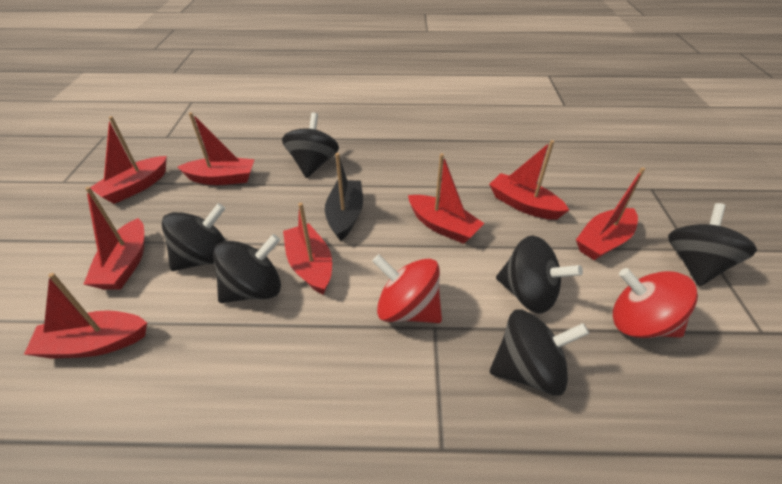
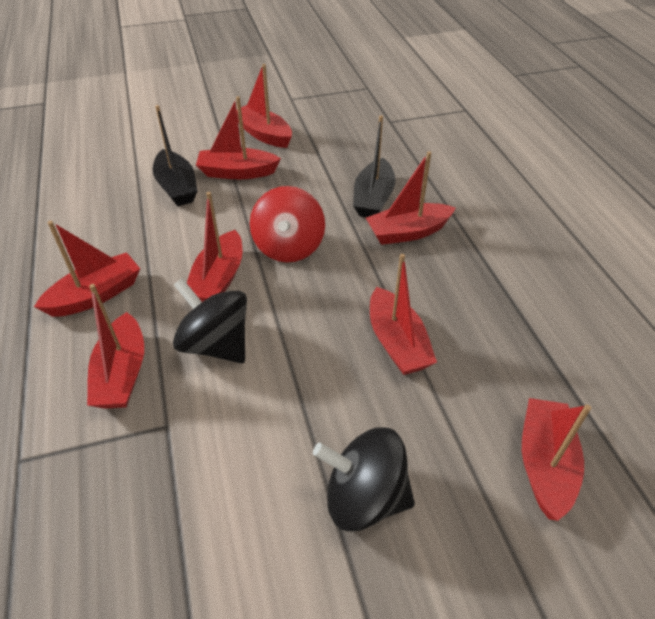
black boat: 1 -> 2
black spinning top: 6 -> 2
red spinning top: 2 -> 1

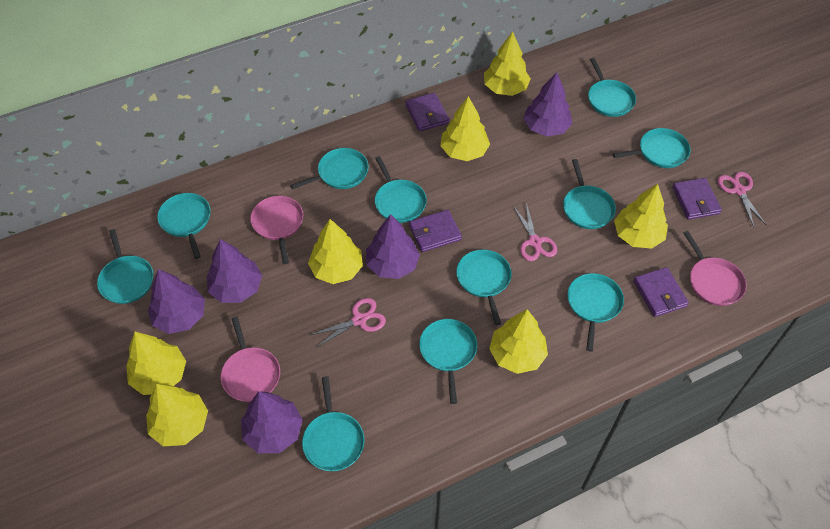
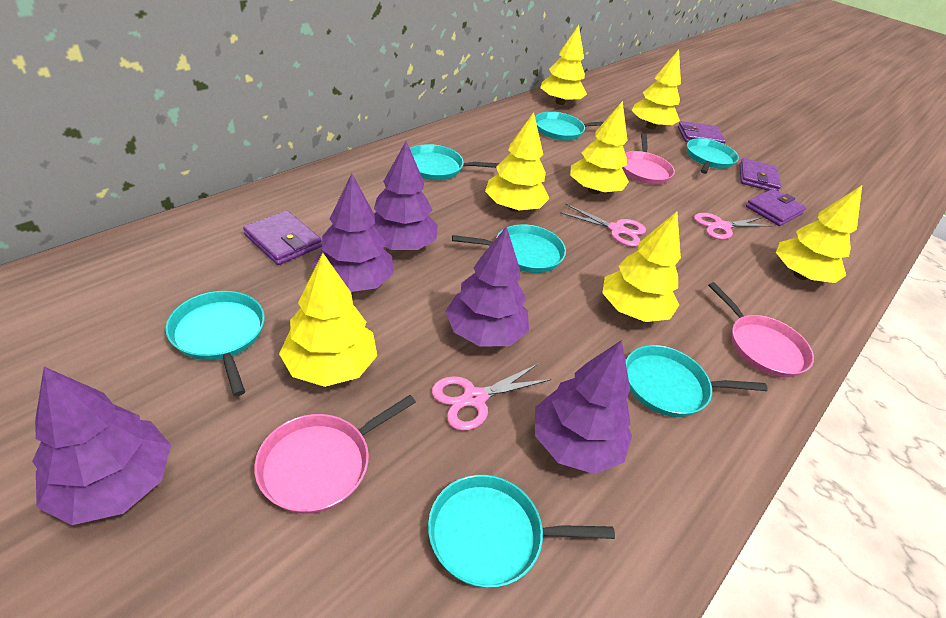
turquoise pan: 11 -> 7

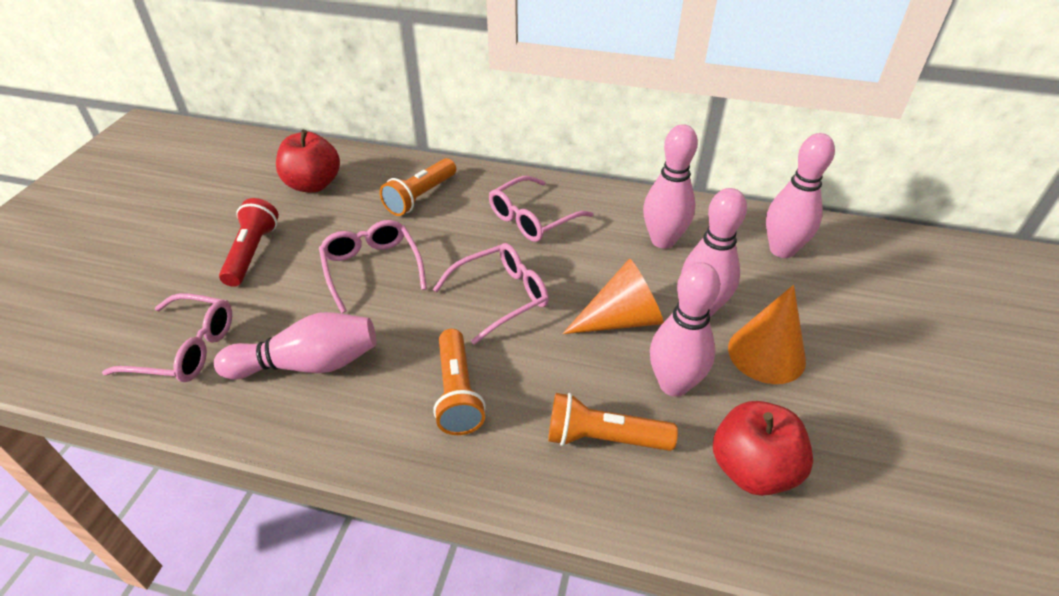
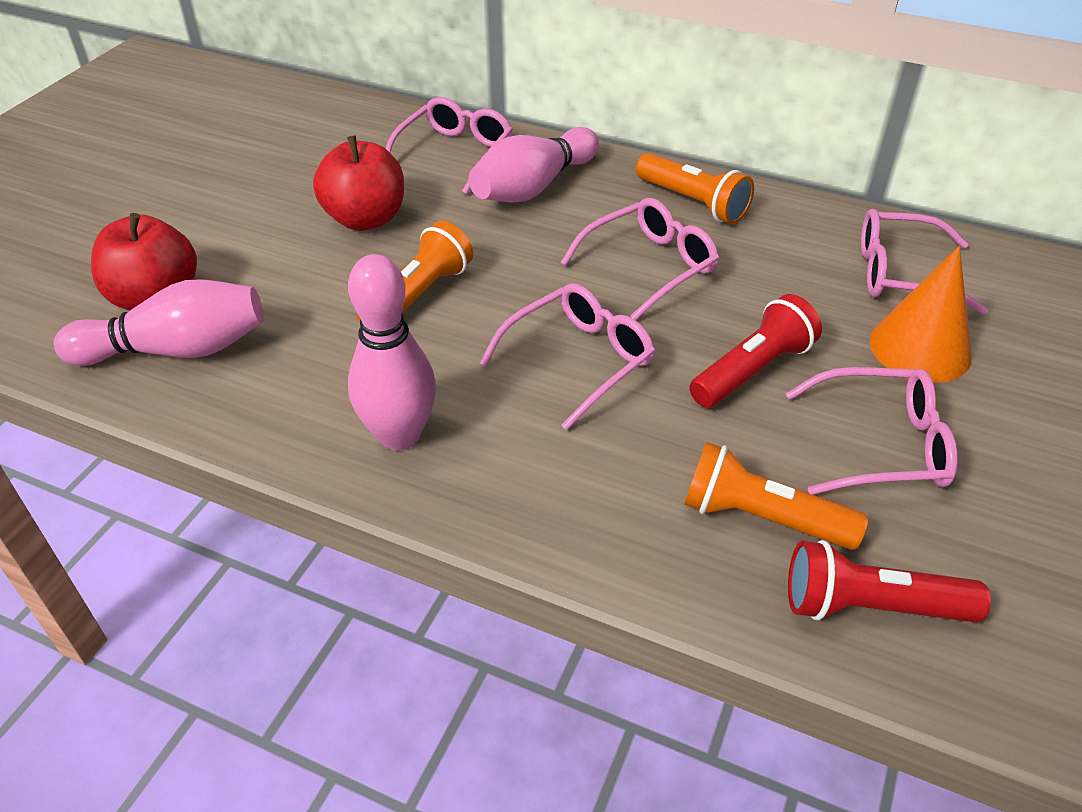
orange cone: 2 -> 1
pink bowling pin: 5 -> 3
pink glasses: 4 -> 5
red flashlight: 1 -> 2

...

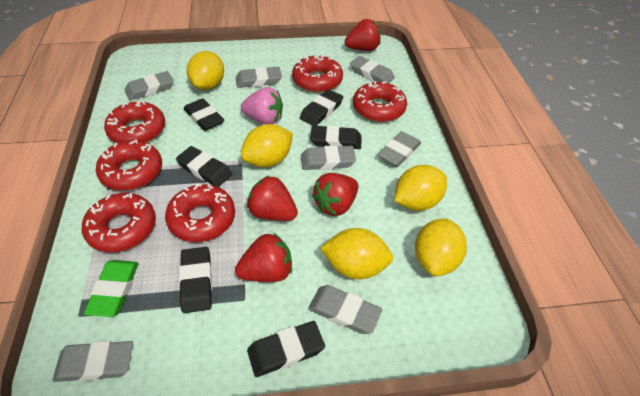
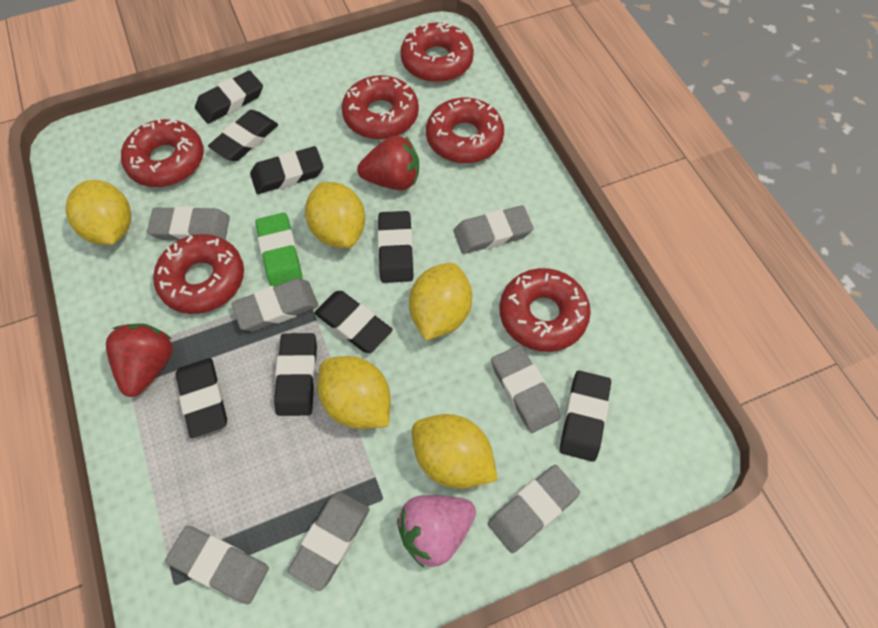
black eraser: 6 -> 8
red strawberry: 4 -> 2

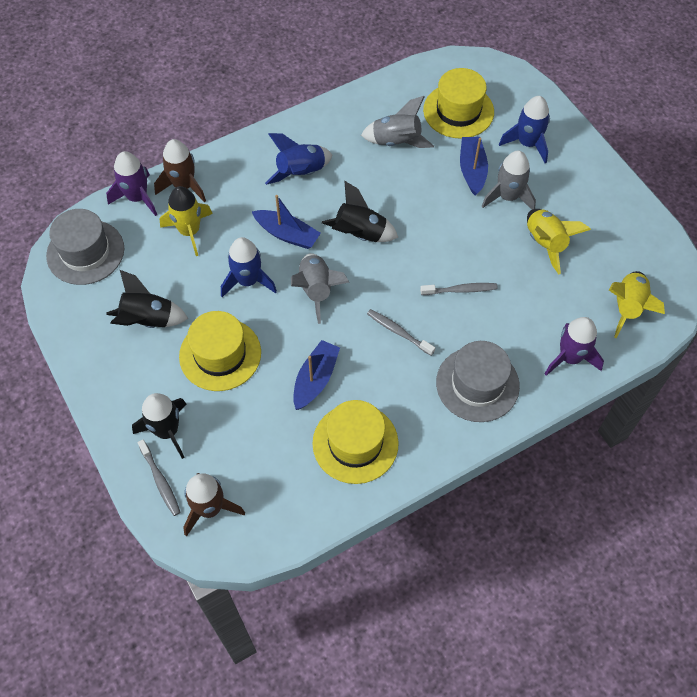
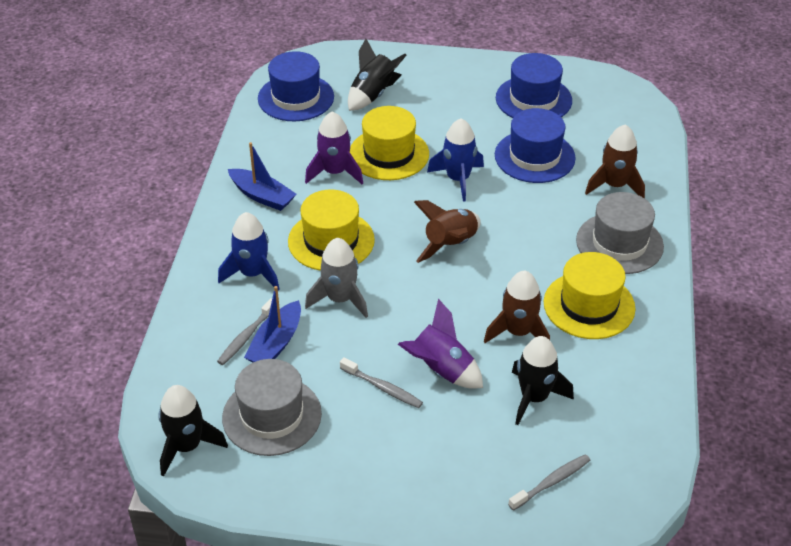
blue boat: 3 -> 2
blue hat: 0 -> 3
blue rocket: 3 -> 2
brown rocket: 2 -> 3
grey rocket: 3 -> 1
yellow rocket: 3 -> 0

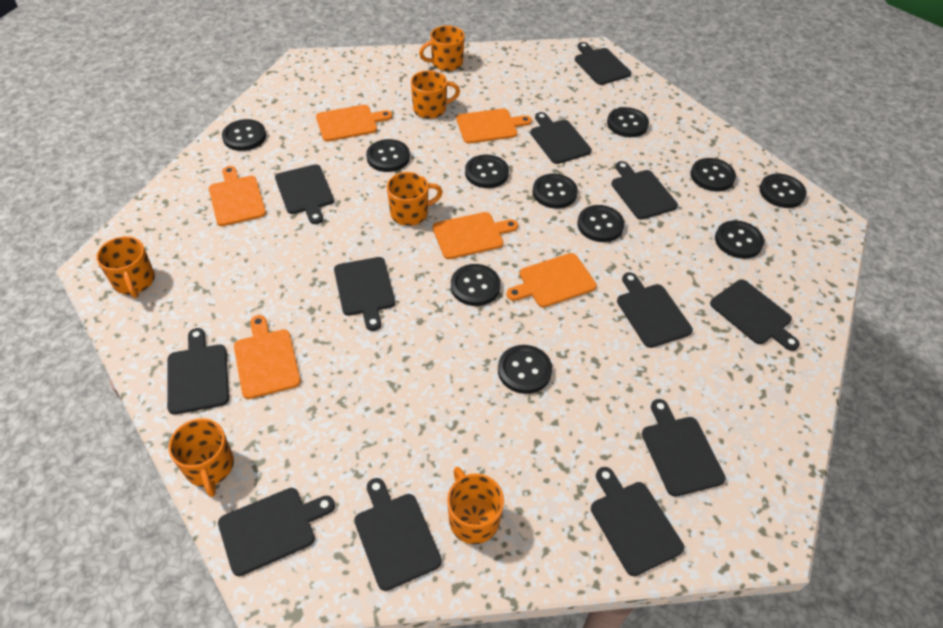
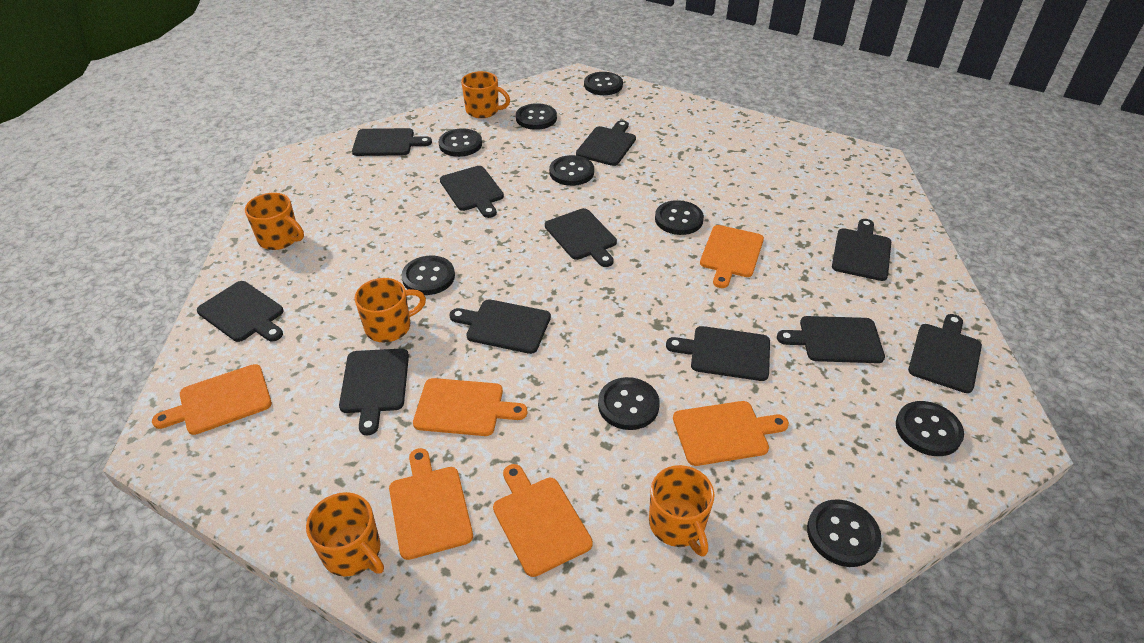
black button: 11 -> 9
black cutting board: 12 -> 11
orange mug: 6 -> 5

* **Instructions to follow**
Reproduce the lines above beginning at the line that contains "turquoise pan: 11 -> 7" and ending at the line that contains "red flashlight: 1 -> 2". No pictures.

* **Solved exercise**
turquoise pan: 11 -> 7

orange cone: 2 -> 1
pink bowling pin: 5 -> 3
pink glasses: 4 -> 5
red flashlight: 1 -> 2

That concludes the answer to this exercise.